ENTRIES PROVIDED below:
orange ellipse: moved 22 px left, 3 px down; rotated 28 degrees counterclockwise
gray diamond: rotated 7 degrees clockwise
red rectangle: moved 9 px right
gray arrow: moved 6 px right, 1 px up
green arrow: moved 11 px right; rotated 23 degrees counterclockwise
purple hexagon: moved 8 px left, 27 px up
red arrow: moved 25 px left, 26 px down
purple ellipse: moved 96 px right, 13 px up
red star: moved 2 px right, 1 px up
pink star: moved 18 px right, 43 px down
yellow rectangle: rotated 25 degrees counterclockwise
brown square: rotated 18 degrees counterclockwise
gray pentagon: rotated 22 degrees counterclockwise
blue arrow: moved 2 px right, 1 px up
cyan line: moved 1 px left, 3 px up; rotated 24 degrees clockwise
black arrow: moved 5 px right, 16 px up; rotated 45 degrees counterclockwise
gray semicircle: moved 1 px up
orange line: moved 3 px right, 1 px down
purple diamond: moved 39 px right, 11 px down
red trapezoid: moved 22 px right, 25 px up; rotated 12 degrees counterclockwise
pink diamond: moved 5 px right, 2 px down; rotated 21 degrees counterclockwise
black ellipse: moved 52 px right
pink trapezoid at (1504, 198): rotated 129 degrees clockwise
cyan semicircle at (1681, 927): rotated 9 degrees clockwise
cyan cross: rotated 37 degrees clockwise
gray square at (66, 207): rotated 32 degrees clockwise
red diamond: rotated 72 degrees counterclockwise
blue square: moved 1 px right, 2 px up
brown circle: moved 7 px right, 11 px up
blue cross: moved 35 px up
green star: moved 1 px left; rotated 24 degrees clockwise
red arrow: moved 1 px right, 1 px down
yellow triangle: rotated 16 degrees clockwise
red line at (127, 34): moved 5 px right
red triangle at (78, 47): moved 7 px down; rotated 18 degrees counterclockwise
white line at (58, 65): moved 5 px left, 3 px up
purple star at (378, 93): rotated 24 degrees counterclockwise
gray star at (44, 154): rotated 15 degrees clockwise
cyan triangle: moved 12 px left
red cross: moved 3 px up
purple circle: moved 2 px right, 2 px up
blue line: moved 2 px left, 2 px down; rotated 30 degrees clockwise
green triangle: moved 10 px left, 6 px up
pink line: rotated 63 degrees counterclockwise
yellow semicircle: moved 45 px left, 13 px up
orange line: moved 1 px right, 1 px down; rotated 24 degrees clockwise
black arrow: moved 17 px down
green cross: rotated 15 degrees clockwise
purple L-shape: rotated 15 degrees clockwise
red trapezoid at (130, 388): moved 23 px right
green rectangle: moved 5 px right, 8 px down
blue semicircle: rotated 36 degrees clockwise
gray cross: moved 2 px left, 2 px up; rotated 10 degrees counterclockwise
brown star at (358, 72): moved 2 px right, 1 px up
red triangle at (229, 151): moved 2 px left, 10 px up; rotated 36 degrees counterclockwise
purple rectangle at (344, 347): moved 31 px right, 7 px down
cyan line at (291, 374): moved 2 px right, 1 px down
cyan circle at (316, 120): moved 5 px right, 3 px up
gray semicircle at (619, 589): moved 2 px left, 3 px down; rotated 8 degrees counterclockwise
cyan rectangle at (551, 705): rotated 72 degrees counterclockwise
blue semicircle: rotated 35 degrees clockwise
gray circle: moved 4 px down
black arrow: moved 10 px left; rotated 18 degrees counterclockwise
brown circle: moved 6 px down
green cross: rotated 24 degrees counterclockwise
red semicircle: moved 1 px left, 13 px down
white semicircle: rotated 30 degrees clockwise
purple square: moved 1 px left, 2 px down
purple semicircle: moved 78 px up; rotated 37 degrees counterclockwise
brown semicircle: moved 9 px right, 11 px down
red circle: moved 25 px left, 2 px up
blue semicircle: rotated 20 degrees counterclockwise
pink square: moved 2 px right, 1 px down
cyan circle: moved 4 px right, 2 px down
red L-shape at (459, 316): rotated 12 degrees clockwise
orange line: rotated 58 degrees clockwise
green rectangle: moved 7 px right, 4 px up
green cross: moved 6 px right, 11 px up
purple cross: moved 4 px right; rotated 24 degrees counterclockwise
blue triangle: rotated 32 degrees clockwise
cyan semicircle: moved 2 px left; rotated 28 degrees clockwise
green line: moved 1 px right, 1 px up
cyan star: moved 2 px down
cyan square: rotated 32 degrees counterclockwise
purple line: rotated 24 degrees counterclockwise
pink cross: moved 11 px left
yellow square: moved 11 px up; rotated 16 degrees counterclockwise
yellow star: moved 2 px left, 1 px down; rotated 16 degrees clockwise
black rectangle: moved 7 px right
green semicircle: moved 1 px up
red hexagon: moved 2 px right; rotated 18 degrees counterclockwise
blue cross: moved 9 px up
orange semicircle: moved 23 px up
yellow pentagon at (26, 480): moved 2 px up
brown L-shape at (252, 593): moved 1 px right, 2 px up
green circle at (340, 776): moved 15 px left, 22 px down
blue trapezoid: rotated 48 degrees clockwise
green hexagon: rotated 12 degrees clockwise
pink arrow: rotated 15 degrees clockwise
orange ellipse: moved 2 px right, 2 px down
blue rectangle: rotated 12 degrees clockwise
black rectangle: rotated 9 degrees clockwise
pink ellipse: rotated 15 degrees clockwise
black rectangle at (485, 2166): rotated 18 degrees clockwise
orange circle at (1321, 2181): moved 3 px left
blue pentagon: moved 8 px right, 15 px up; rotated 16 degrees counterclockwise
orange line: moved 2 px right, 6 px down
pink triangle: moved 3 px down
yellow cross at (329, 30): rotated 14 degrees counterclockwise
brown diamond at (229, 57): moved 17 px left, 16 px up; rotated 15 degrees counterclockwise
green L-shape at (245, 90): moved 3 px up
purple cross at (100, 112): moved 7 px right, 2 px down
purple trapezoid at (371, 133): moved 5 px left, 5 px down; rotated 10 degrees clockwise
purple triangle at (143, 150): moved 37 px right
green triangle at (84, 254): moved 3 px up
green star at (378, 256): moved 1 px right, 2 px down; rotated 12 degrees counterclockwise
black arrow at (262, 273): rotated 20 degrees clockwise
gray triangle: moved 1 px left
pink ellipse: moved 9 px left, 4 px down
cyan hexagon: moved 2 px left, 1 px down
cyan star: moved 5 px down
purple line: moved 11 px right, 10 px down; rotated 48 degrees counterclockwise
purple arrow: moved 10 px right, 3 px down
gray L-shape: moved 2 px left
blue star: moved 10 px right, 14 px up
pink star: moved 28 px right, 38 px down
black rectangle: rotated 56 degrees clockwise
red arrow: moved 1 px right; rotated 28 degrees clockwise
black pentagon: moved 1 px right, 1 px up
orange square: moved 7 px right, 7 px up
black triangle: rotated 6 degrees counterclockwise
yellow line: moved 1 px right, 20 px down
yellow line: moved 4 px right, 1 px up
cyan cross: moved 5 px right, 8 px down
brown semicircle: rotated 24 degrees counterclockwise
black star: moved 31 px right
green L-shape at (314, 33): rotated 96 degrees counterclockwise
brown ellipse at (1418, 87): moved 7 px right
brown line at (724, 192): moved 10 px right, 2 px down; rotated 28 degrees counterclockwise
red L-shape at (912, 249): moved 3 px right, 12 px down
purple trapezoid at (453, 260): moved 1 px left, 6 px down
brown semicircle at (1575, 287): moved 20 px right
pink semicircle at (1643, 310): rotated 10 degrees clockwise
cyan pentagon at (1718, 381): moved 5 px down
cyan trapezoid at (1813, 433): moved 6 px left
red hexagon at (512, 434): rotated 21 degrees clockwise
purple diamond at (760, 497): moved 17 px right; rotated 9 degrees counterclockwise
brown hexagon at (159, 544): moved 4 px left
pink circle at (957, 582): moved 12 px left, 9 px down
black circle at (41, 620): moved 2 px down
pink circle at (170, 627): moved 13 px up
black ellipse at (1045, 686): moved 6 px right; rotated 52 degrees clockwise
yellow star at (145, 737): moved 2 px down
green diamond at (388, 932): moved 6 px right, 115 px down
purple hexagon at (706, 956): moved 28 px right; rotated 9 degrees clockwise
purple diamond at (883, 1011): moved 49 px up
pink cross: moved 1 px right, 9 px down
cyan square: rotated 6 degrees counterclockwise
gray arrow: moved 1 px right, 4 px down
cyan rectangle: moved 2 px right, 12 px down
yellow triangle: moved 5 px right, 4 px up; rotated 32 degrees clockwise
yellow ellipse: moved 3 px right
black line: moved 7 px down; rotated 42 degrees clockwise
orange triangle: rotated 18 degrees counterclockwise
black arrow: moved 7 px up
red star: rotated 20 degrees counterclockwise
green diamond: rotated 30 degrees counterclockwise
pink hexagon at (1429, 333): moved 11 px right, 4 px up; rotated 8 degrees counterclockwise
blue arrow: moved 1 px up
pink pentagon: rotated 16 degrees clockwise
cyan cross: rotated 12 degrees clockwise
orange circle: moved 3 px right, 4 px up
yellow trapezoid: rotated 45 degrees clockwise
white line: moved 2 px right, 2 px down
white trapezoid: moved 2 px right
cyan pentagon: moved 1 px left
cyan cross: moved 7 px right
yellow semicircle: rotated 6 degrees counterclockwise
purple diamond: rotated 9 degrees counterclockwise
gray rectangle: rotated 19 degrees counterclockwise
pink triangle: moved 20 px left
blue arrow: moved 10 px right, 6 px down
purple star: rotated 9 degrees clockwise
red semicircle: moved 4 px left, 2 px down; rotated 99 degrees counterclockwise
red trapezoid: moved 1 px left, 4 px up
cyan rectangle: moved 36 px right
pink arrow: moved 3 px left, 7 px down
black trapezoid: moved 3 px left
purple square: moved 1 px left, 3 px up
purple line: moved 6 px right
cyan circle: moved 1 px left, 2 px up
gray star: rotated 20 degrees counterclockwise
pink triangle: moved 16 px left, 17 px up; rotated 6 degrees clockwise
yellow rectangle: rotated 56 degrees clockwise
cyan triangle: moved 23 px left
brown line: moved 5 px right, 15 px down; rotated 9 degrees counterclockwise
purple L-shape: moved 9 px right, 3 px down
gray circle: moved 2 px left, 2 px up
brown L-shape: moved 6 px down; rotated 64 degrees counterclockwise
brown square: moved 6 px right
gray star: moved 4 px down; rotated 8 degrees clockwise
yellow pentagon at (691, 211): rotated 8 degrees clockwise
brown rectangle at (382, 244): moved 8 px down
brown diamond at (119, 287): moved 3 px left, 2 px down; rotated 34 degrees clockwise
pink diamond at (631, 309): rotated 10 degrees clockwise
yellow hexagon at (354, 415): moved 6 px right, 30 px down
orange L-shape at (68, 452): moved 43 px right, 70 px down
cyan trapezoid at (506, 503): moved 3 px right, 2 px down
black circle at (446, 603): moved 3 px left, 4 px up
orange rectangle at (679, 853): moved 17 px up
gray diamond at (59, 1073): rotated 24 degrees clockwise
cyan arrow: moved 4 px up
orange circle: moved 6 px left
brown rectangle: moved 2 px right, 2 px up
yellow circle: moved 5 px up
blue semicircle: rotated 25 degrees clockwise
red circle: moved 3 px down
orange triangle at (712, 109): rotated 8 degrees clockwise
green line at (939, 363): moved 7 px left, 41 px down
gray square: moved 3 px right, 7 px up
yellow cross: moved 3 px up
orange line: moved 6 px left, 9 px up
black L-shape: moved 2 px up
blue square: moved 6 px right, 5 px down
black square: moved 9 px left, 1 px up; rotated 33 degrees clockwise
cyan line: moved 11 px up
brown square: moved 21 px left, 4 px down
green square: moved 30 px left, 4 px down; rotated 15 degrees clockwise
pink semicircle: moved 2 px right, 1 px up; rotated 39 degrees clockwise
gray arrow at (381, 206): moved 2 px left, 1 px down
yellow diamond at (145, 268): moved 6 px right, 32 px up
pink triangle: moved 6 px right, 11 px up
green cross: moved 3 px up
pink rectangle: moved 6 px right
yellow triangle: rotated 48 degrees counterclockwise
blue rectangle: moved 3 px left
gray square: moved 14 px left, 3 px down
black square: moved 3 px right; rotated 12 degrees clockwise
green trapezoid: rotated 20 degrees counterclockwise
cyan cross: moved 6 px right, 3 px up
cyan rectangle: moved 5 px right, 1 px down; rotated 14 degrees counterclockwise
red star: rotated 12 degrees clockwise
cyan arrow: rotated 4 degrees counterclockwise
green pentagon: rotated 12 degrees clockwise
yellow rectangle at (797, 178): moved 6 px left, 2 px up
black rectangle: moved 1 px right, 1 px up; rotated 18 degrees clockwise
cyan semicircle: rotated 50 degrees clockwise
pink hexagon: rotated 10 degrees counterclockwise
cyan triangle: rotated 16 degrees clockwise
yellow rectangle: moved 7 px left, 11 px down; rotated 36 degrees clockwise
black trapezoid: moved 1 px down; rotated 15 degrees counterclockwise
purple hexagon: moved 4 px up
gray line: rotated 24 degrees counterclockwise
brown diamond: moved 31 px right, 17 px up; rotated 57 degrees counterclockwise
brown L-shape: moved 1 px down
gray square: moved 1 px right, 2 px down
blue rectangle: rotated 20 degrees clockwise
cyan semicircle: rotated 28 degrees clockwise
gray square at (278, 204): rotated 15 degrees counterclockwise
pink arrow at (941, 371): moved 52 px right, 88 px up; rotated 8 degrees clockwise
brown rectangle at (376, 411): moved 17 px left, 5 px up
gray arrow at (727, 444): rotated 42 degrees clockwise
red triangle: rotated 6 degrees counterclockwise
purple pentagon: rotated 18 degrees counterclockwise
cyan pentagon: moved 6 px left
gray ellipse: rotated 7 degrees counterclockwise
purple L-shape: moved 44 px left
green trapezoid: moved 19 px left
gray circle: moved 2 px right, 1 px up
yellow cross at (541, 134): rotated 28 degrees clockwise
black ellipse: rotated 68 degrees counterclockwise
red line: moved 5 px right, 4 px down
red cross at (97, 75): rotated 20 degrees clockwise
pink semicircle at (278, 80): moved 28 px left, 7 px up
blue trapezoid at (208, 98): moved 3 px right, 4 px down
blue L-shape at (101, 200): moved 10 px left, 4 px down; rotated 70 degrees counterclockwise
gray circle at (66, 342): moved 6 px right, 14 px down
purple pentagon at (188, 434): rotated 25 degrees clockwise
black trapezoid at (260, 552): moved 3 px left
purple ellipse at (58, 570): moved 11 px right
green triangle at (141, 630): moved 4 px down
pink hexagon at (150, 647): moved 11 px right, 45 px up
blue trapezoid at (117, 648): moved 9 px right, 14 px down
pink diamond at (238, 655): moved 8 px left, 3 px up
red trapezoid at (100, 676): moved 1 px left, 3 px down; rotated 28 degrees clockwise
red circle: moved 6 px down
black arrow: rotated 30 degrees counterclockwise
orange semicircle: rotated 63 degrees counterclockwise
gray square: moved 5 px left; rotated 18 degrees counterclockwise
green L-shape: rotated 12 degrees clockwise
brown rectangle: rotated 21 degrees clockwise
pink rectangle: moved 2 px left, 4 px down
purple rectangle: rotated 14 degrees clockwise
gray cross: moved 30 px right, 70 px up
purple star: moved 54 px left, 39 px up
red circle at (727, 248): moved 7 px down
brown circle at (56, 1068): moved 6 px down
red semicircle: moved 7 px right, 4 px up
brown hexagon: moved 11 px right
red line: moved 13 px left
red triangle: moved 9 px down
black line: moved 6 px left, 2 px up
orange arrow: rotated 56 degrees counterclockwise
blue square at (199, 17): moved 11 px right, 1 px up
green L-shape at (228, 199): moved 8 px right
End of ENTRIES PROVIDED.
(WORK ITEM): Return every line from the records above that holds the word "pentagon".

(WORKED SOLUTION):
gray pentagon: rotated 22 degrees counterclockwise
yellow pentagon at (26, 480): moved 2 px up
blue pentagon: moved 8 px right, 15 px up; rotated 16 degrees counterclockwise
black pentagon: moved 1 px right, 1 px up
cyan pentagon at (1718, 381): moved 5 px down
pink pentagon: rotated 16 degrees clockwise
cyan pentagon: moved 1 px left
yellow pentagon at (691, 211): rotated 8 degrees clockwise
green pentagon: rotated 12 degrees clockwise
purple pentagon: rotated 18 degrees counterclockwise
cyan pentagon: moved 6 px left
purple pentagon at (188, 434): rotated 25 degrees clockwise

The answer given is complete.